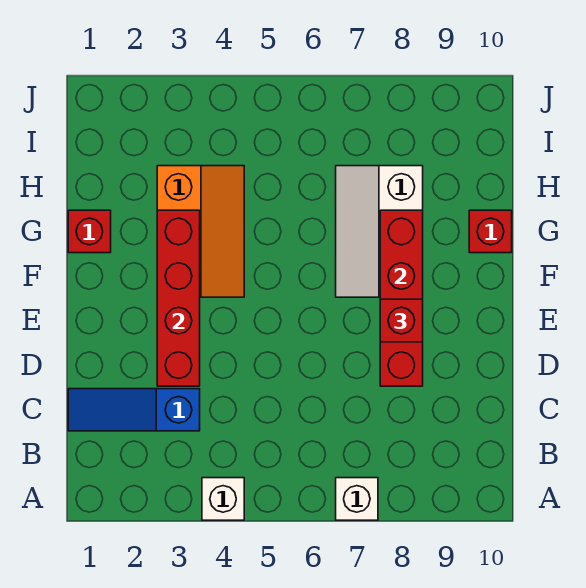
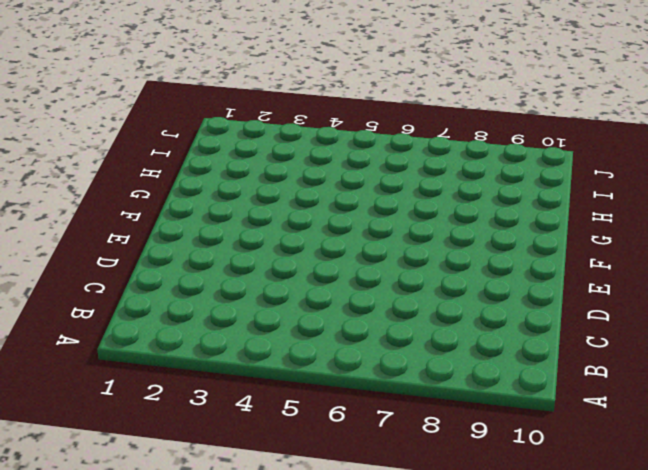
none -> white brick A4 level 1
none -> white brick A7 level 1

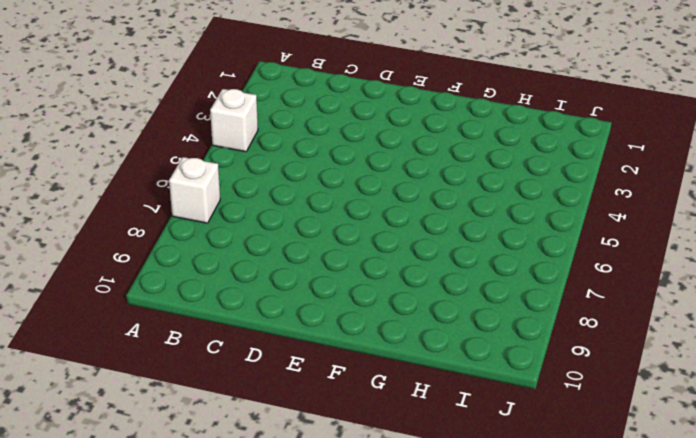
none -> blue slope C1:C3 level 1 top 3
none -> orange slope F3:H4 level 1 top 3

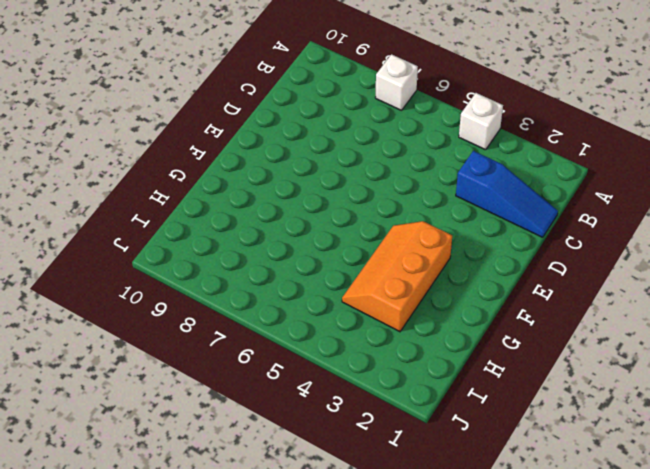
none -> white slope F7:H8 level 1 top 8
none -> red brick G1 level 1

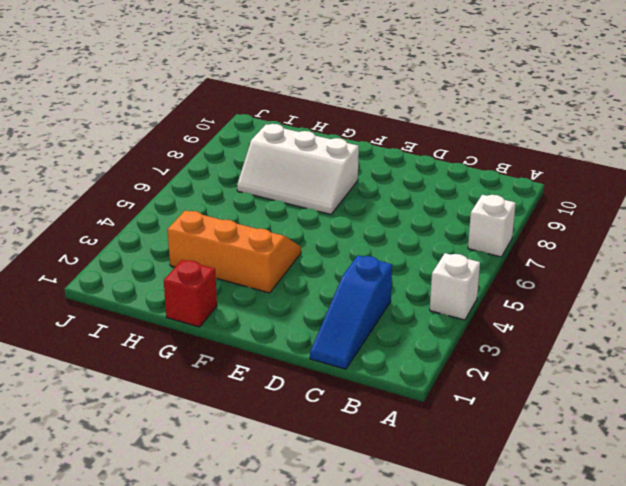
none -> red brick G10 level 1
none -> red brick D3:G3 level 2

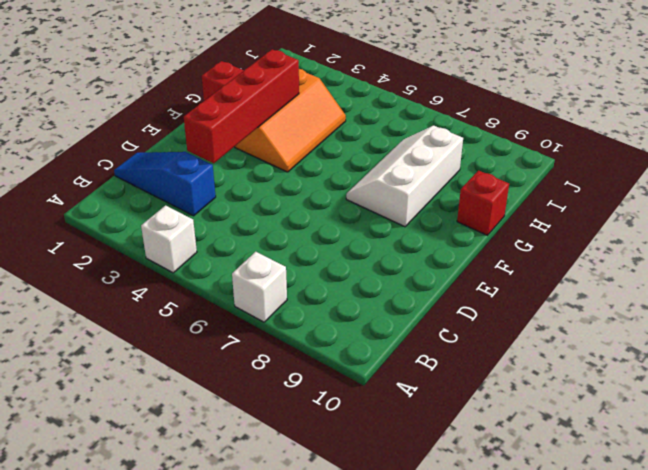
none -> red brick D8:G8 level 2
none -> red brick E8 level 3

# # # # # # #

> _What you should do_:
The required result is an exact copy of the lines from the line containing "none -> red brick G1 level 1" through the end of the entries, with every picture left out.

> _Answer section_:
none -> red brick G1 level 1

none -> red brick G10 level 1
none -> red brick D3:G3 level 2

none -> red brick D8:G8 level 2
none -> red brick E8 level 3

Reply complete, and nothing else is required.